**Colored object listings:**

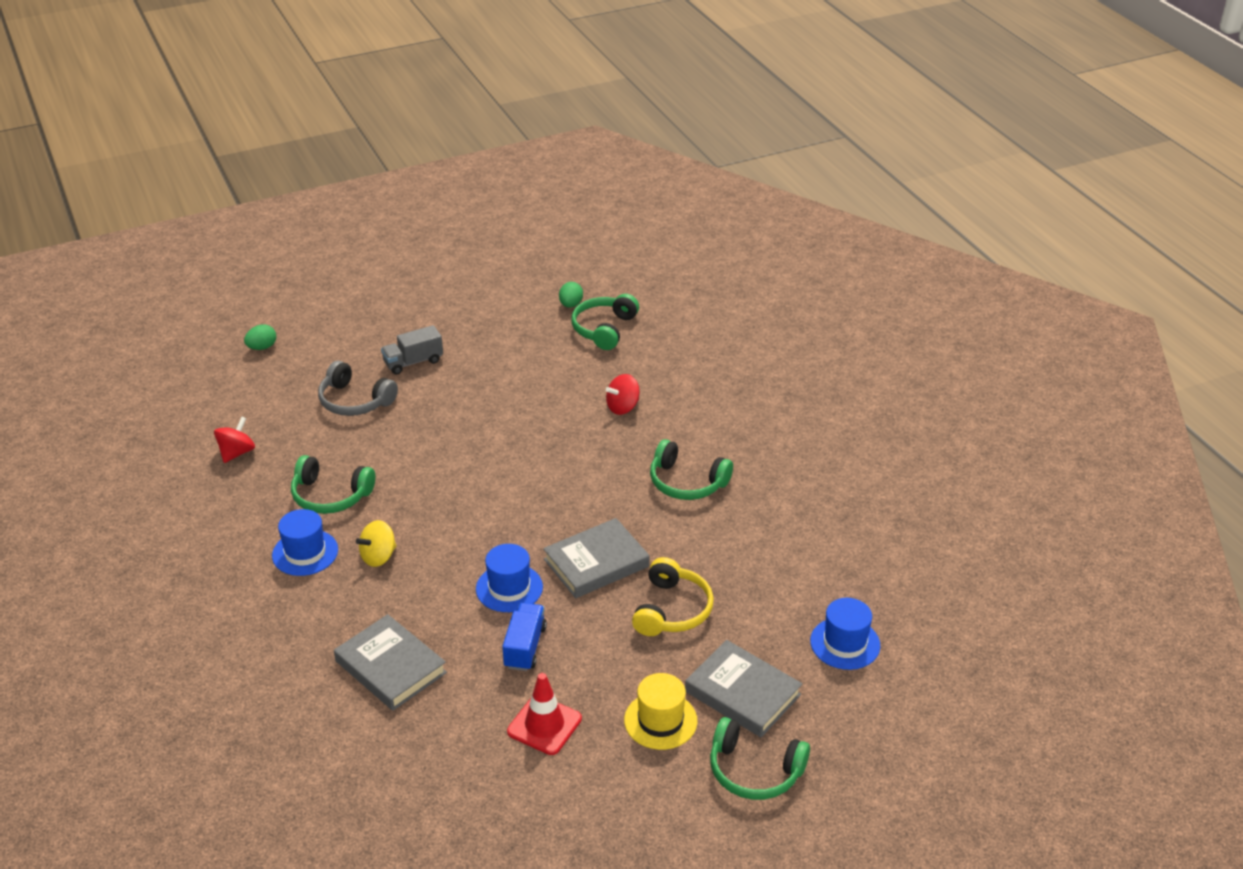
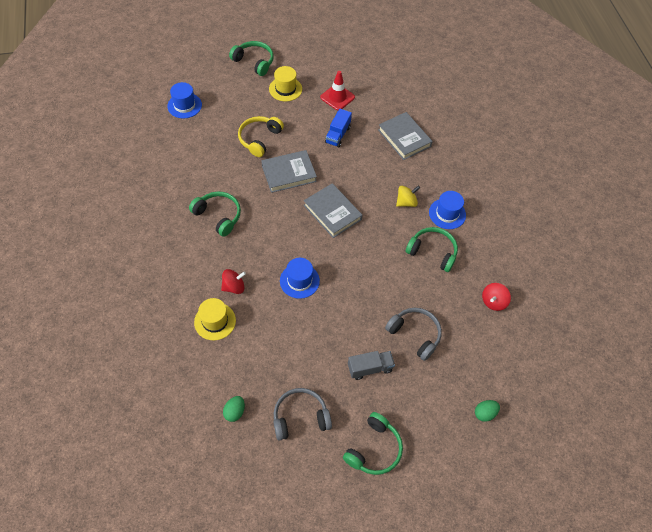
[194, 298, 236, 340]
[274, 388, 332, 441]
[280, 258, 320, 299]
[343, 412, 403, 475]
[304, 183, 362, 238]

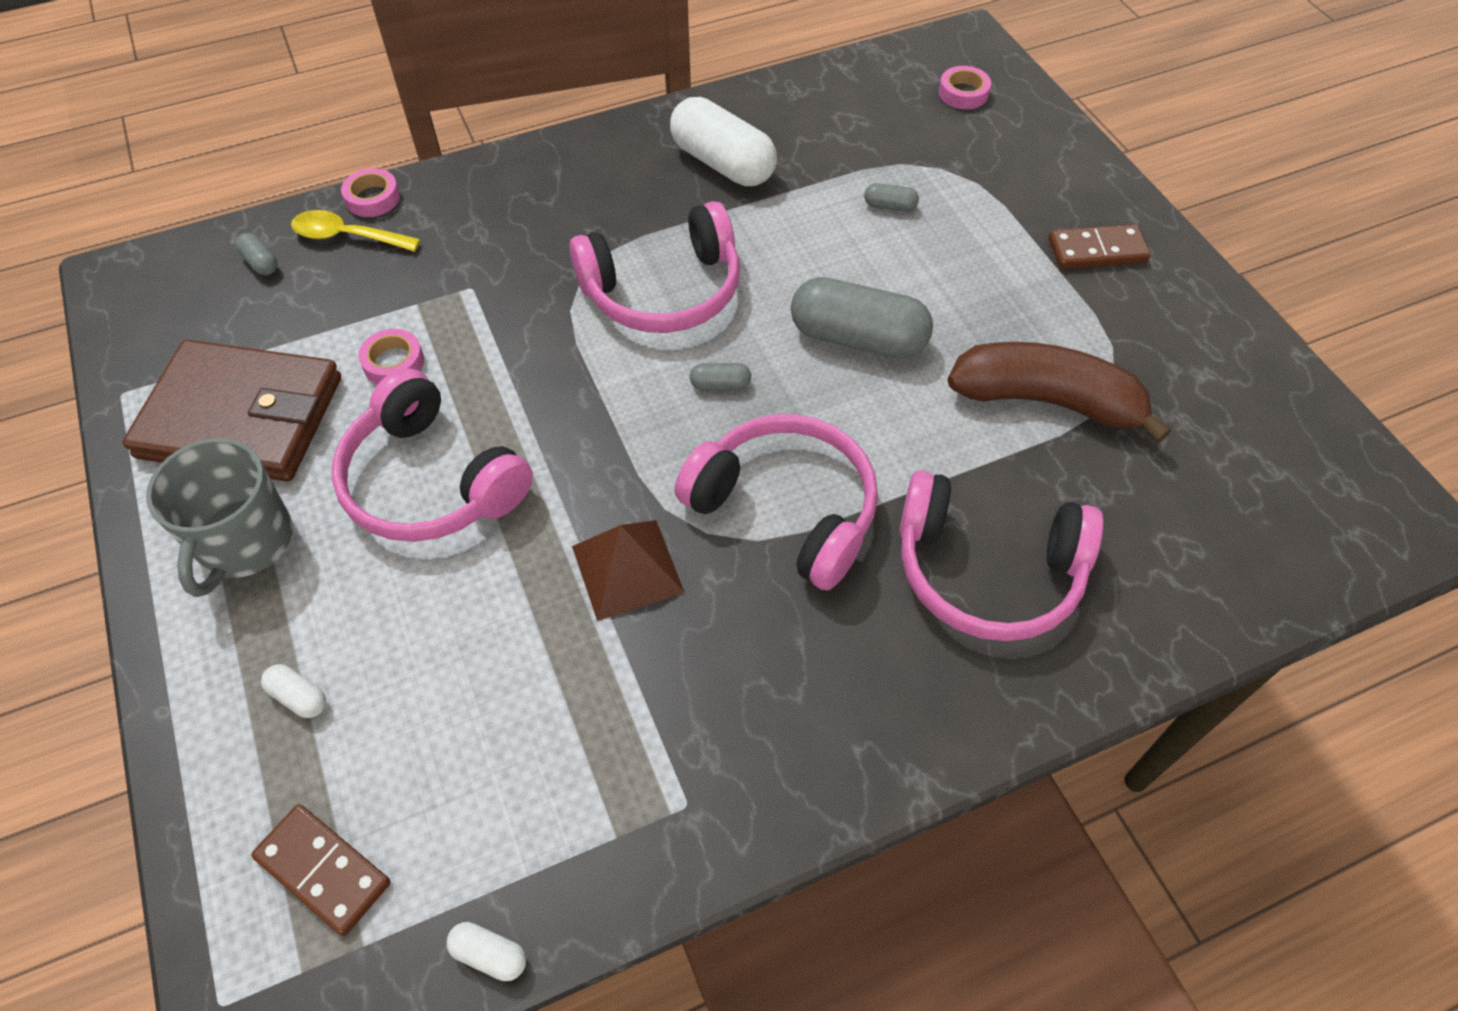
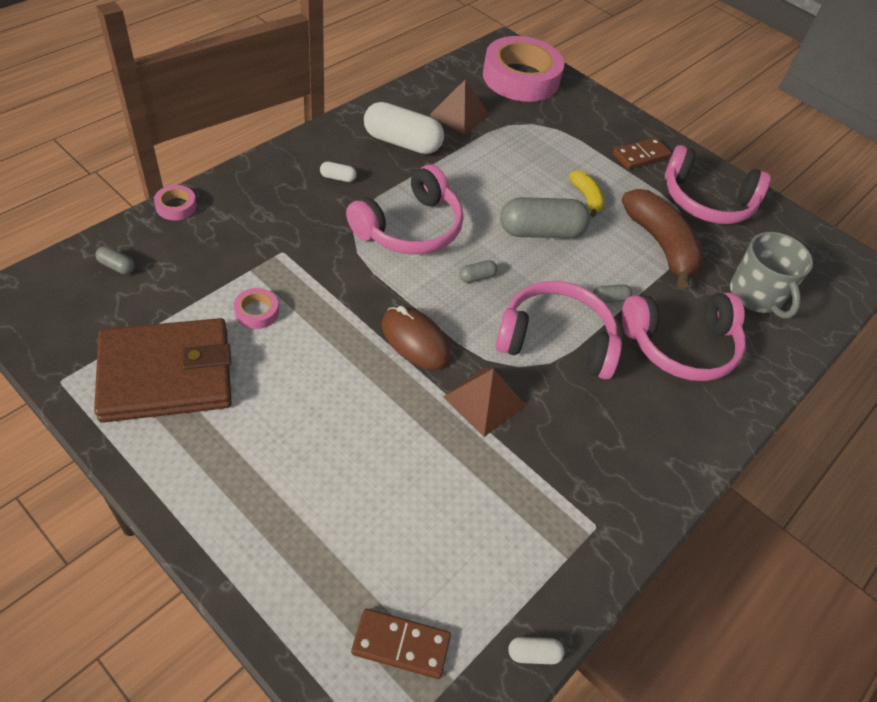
[291, 210, 421, 252] (first image)
[382, 306, 451, 370]
[430, 80, 490, 135]
[569, 170, 605, 217]
[730, 232, 813, 319]
[320, 162, 357, 182]
[665, 145, 771, 224]
[593, 284, 632, 303]
[621, 189, 704, 289]
[483, 36, 564, 102]

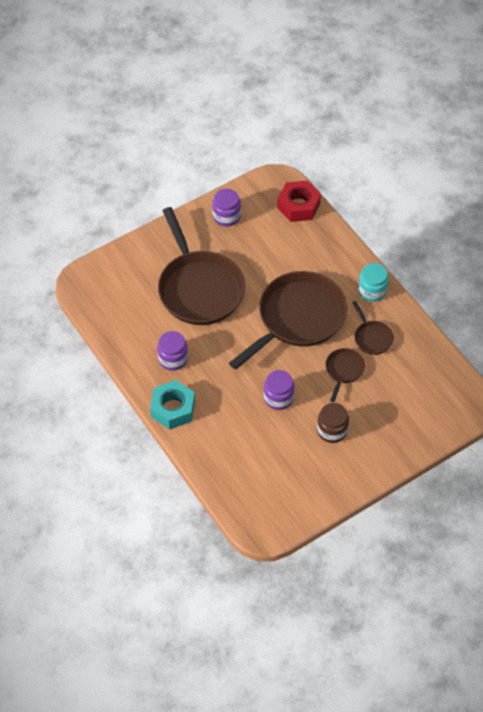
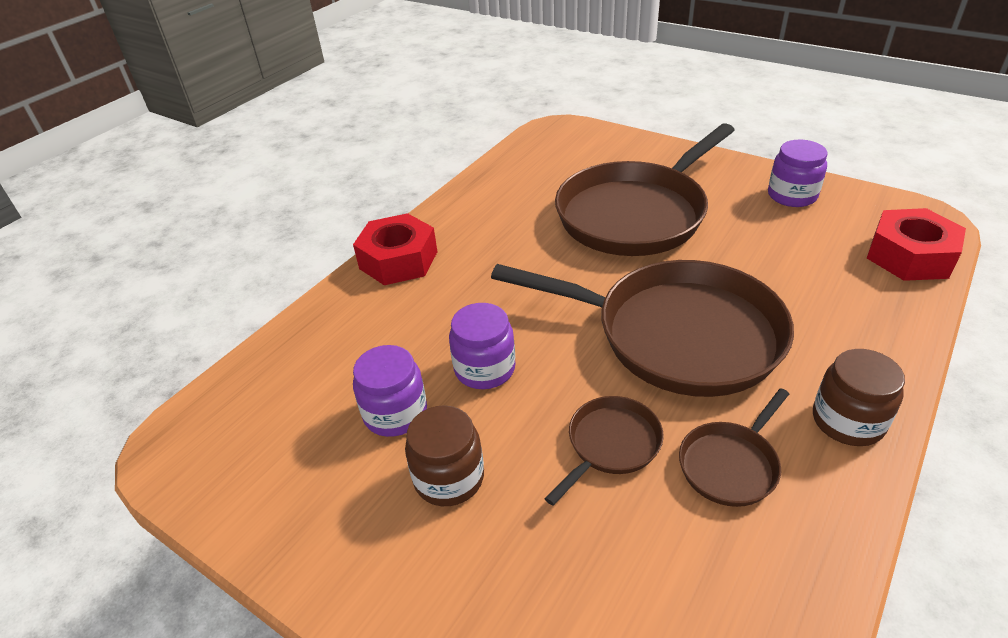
[353, 345, 427, 437]
[353, 213, 437, 285]
[813, 349, 905, 446]
[545, 396, 664, 506]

**YOUR TASK:**
Retype, exactly and only, the lines from the one containing "[274, 388, 332, 441]" through the end of the entries, both ends included, and omit all pictures.

**WRITTEN SOLUTION:**
[274, 388, 332, 441]
[280, 258, 320, 299]
[343, 412, 403, 475]
[304, 183, 362, 238]

[291, 210, 421, 252] (first image)
[382, 306, 451, 370]
[430, 80, 490, 135]
[569, 170, 605, 217]
[730, 232, 813, 319]
[320, 162, 357, 182]
[665, 145, 771, 224]
[593, 284, 632, 303]
[621, 189, 704, 289]
[483, 36, 564, 102]

[353, 345, 427, 437]
[353, 213, 437, 285]
[813, 349, 905, 446]
[545, 396, 664, 506]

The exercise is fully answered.